··· Data shown ···

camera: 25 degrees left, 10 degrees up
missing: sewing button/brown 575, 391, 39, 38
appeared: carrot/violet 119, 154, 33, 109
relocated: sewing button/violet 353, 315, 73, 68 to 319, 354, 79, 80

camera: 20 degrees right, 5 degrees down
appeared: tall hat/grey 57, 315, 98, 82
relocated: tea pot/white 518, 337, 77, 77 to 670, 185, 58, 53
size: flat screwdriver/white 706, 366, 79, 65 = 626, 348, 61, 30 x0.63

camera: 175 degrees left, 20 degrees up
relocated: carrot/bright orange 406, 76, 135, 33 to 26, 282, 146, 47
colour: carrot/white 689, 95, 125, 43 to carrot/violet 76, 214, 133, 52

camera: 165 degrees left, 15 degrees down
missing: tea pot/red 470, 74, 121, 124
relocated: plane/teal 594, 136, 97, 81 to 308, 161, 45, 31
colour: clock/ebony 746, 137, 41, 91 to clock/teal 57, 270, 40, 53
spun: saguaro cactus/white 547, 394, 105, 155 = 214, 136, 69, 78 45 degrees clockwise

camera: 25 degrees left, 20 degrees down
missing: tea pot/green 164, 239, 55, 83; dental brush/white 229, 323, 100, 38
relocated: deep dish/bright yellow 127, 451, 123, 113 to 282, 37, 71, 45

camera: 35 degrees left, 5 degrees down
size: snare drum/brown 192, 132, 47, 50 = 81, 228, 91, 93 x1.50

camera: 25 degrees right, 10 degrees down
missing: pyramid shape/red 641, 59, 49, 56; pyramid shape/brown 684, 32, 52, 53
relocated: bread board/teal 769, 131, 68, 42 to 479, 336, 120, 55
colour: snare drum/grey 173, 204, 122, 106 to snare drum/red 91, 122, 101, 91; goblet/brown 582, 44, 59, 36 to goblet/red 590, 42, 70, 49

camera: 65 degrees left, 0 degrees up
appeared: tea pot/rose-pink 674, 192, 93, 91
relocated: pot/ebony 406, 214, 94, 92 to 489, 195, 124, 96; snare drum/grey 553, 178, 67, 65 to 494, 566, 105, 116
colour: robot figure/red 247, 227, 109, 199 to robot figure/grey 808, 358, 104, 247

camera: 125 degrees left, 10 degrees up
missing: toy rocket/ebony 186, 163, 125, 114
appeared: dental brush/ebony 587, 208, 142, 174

···

## Action item:
How many lines in these entries contain the string "brush"? State the number and nothing more.

## Answer to this problem:
2